▶ **RECORDS**
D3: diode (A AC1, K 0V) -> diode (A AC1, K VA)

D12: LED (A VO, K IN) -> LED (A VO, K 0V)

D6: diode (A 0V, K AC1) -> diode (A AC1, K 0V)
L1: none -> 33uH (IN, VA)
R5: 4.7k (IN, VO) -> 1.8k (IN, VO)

==

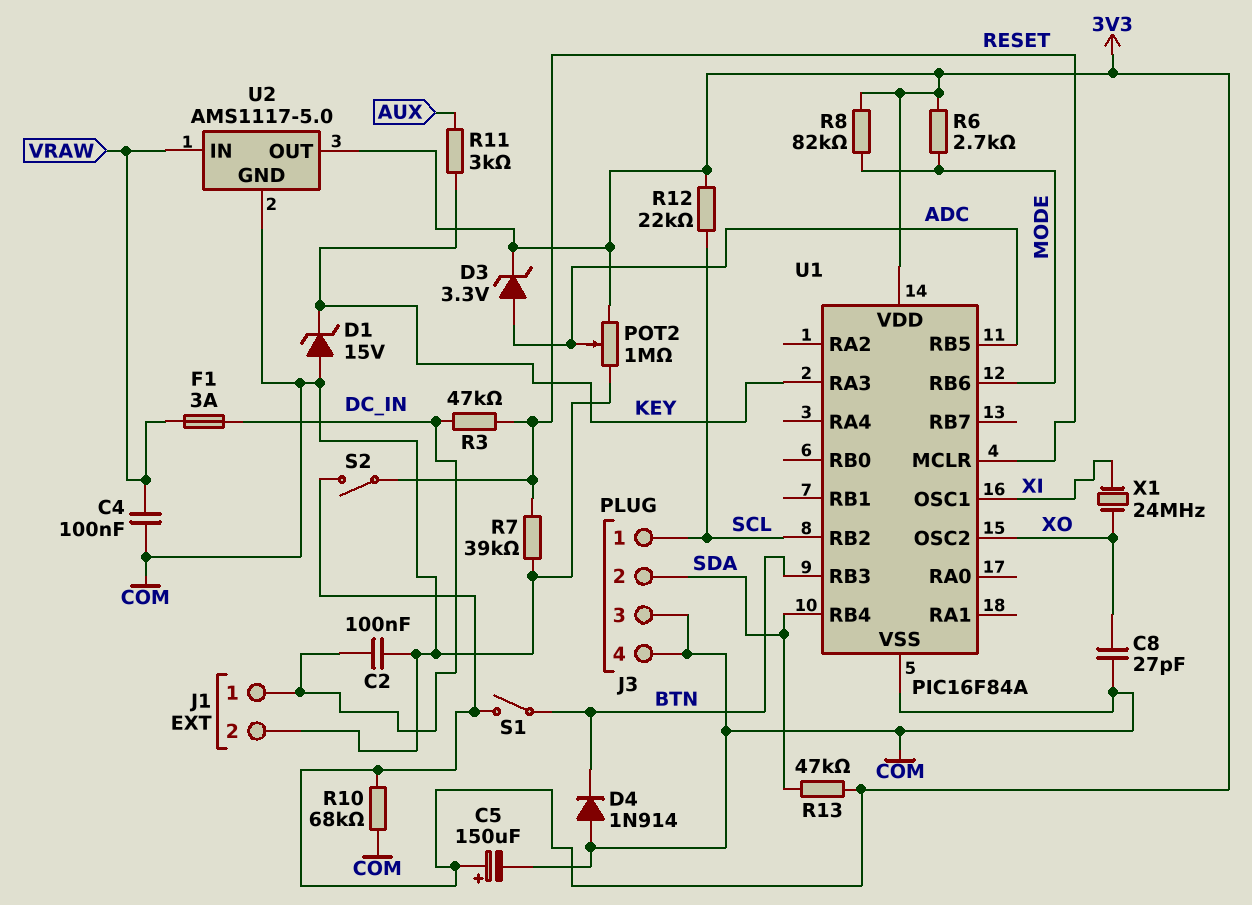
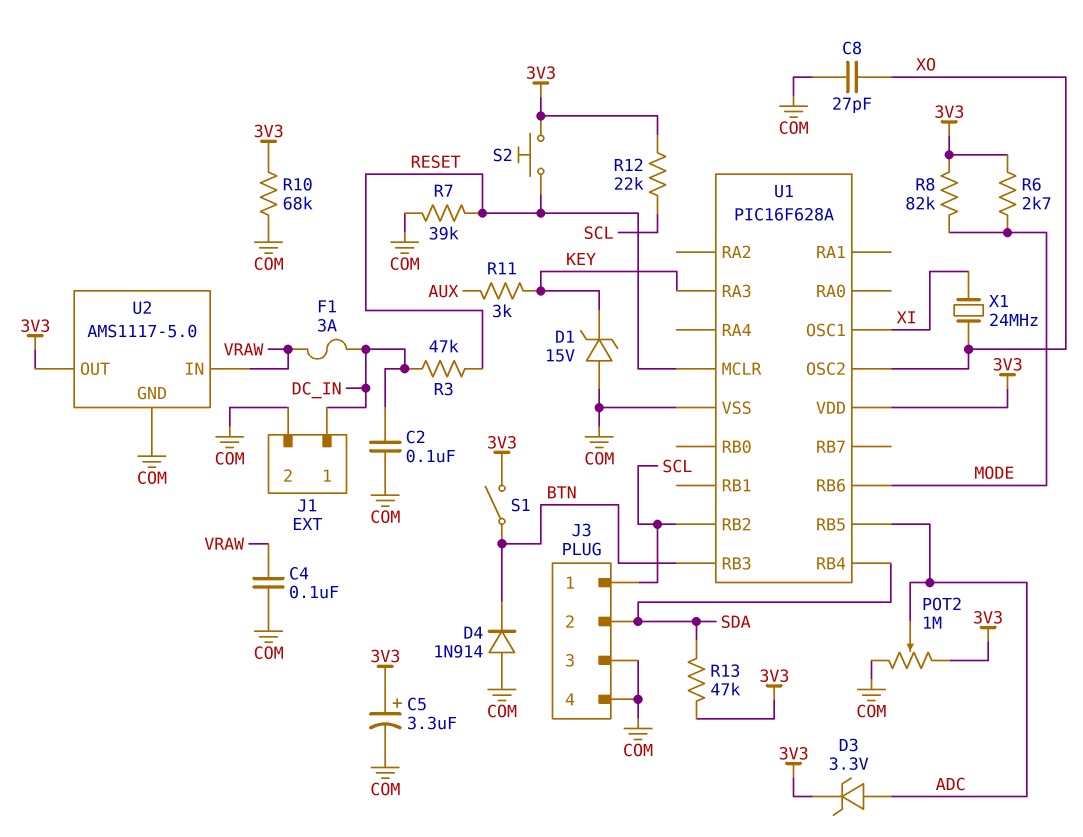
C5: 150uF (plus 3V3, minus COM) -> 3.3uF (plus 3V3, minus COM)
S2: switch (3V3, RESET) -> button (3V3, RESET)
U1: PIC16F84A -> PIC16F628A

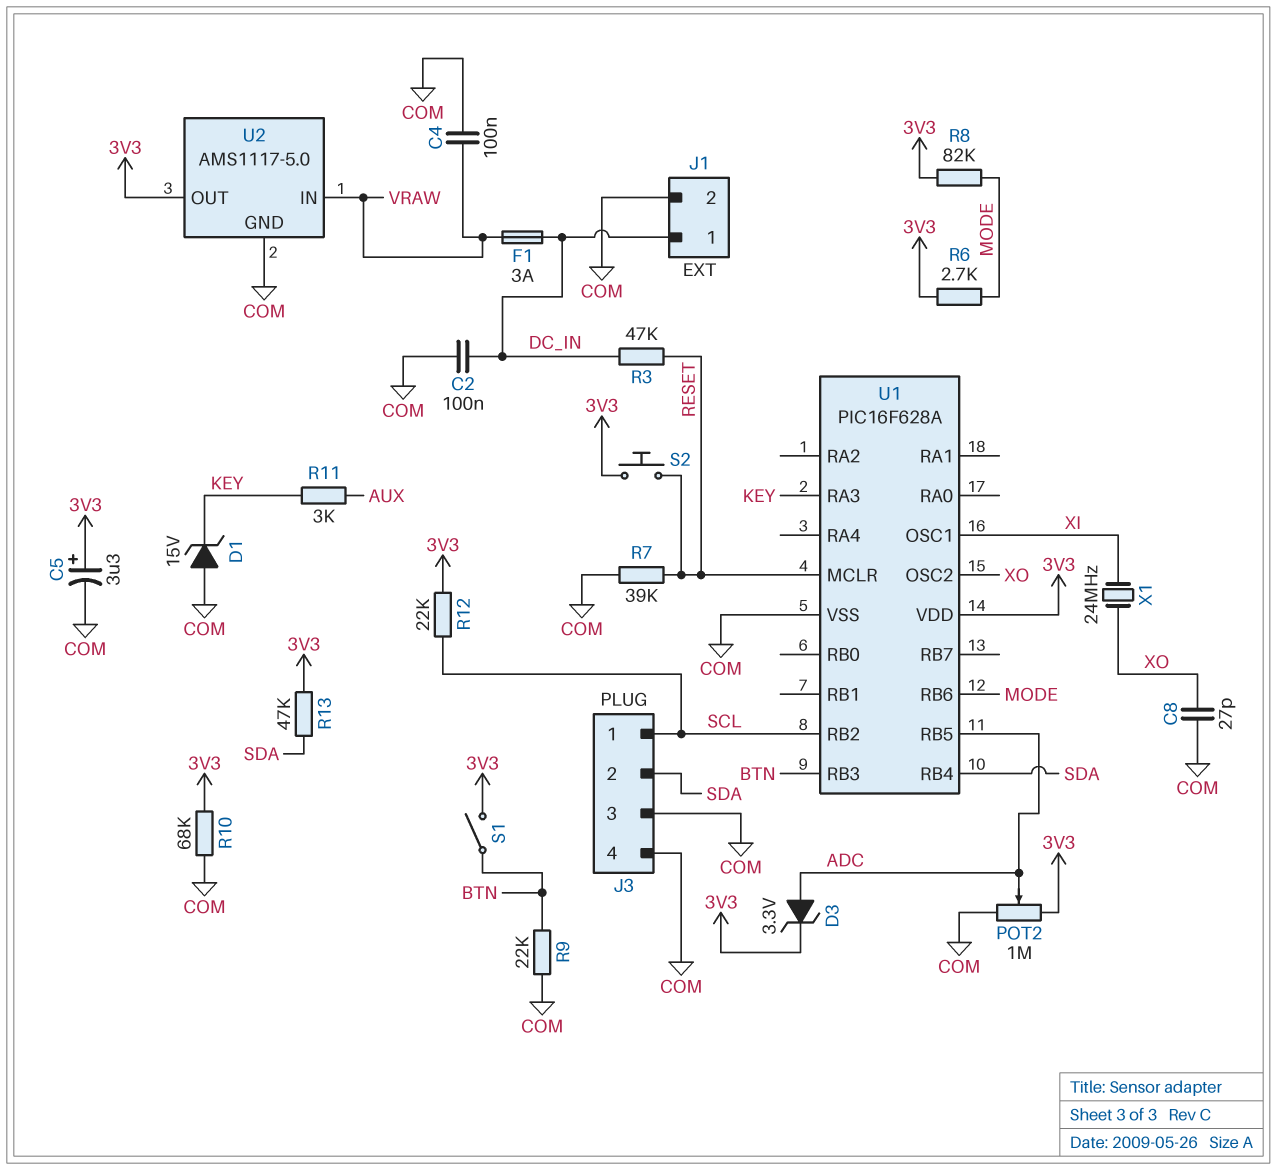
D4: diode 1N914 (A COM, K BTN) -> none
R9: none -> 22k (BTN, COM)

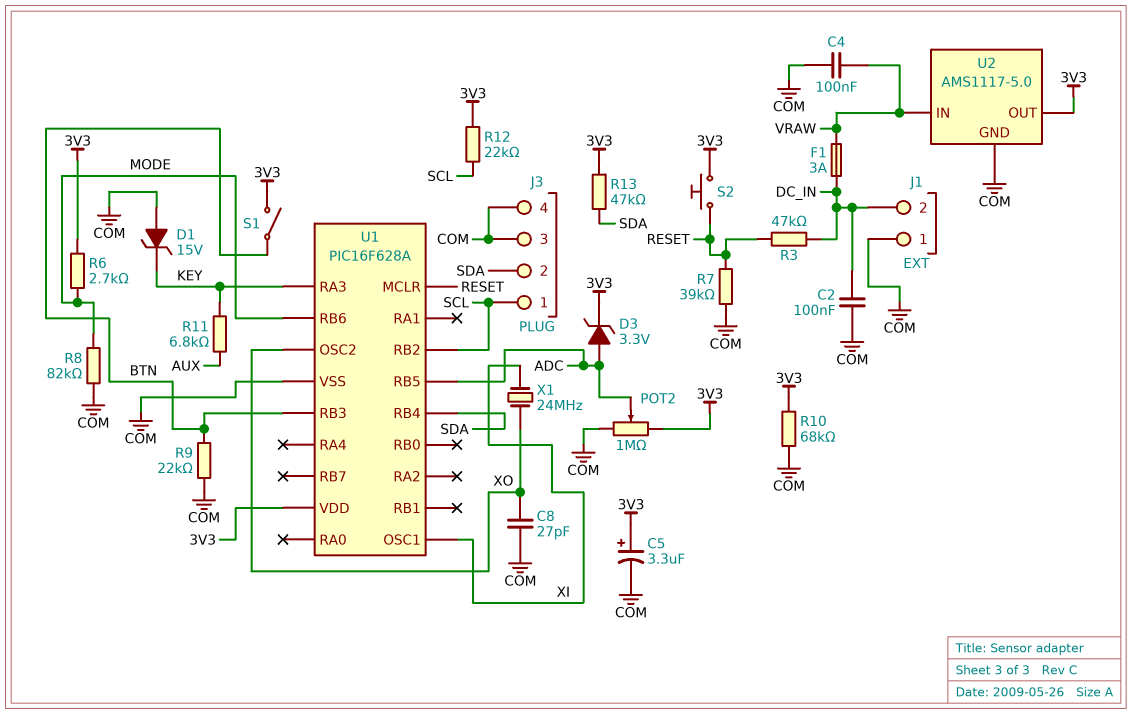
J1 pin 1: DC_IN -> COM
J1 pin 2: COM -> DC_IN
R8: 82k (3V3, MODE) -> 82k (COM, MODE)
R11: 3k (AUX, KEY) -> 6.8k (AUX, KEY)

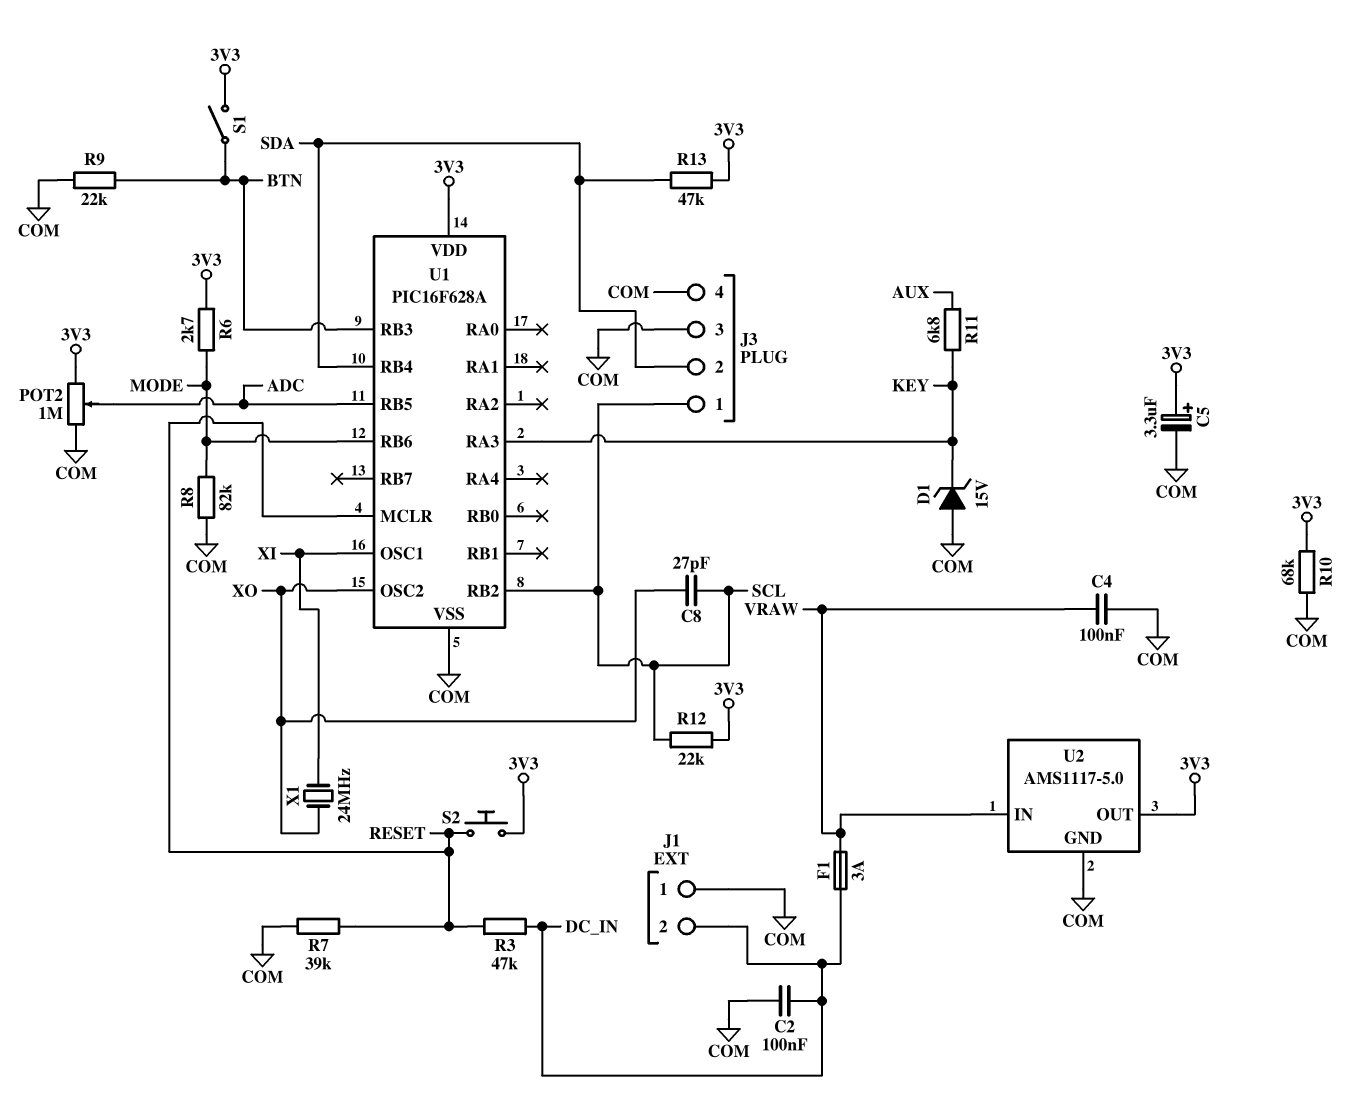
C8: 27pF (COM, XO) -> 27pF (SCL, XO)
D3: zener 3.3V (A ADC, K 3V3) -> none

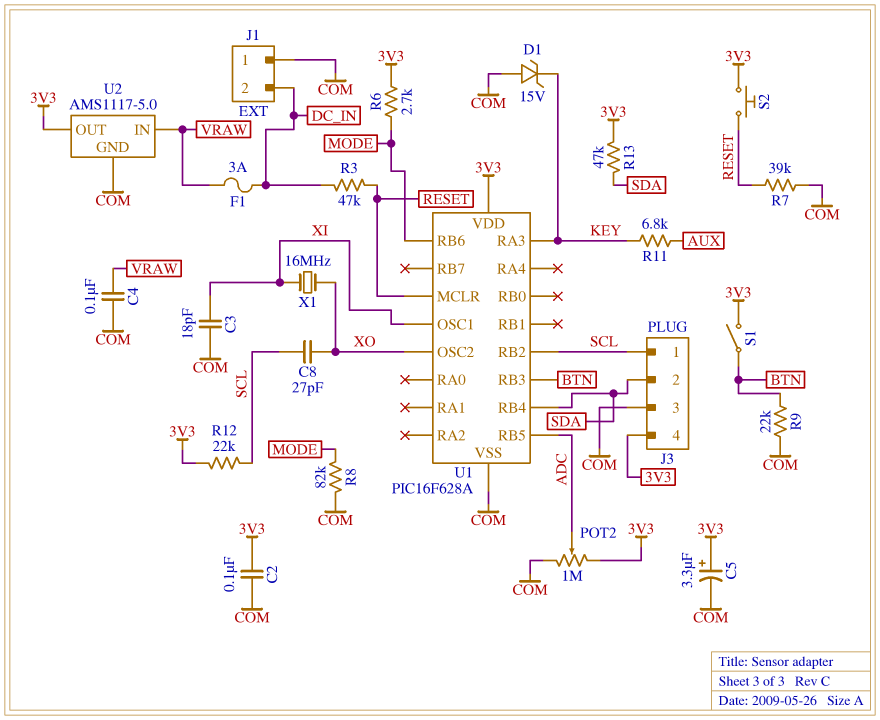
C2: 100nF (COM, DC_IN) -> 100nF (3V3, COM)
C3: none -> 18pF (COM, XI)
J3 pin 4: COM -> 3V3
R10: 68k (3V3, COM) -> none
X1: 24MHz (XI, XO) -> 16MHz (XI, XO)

▶ **WORK TO COMPLETE**
Which lines above include the word "diode"? Pick them out and copy them.

▶ **ANSWER**
D3: diode (A AC1, K 0V) -> diode (A AC1, K VA)
D6: diode (A 0V, K AC1) -> diode (A AC1, K 0V)
D4: diode 1N914 (A COM, K BTN) -> none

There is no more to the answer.